- _WORK INSTRUCTIONS_: Copy every record word for word. The images stay behind.

──────

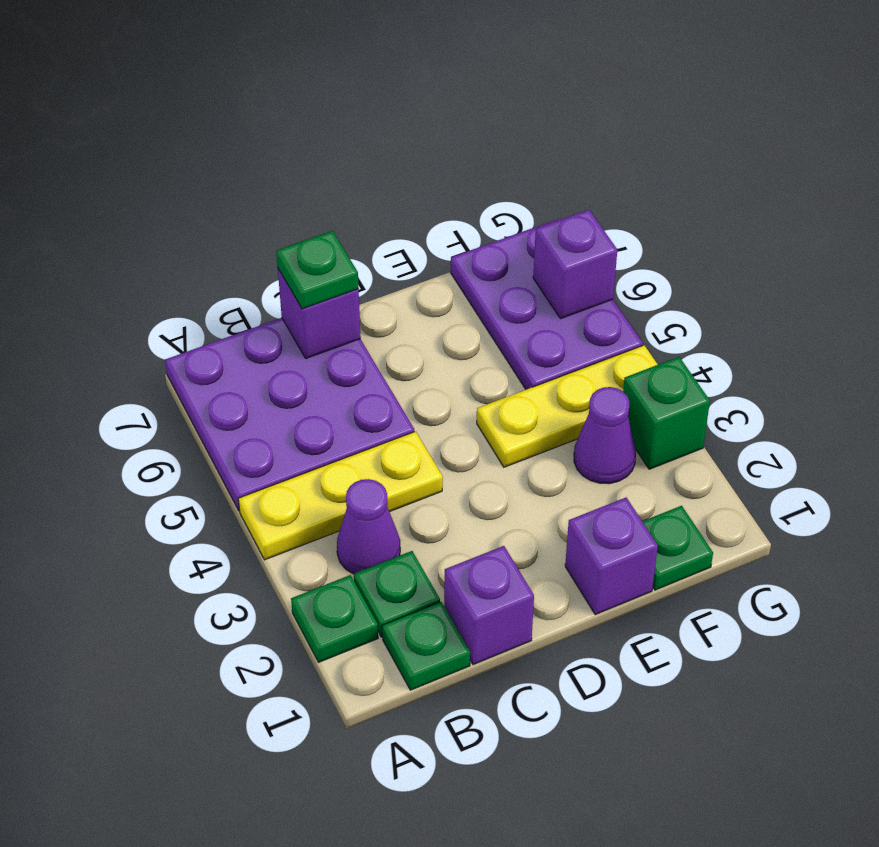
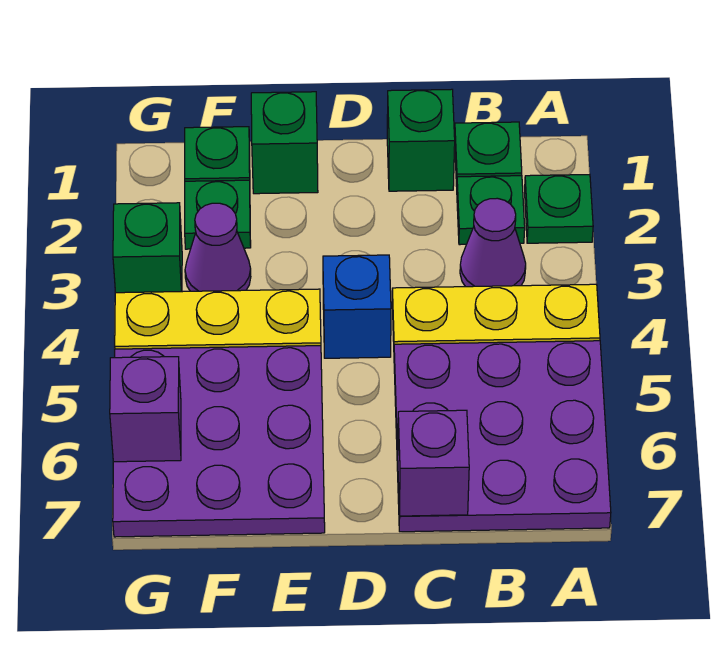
purple 1x1 brick [444,546,534,665] -> green 1x1 brick [387,89,455,191]
green 1x1 plate [276,231,359,309] -> green 1x1 plate moved to [185,180,251,249]
none -> blue 1x1 brick [323,255,391,358]
purple 1x1 brick [565,498,658,614] -> green 1x1 brick [251,92,318,194]
purple 2x3 plate [451,220,643,389] -> purple 3x3 plate [113,346,325,537]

──────

- _WRITTEN SOLUTION_:
purple 1x1 brick [444,546,534,665] -> green 1x1 brick [387,89,455,191]
green 1x1 plate [276,231,359,309] -> green 1x1 plate moved to [185,180,251,249]
none -> blue 1x1 brick [323,255,391,358]
purple 1x1 brick [565,498,658,614] -> green 1x1 brick [251,92,318,194]
purple 2x3 plate [451,220,643,389] -> purple 3x3 plate [113,346,325,537]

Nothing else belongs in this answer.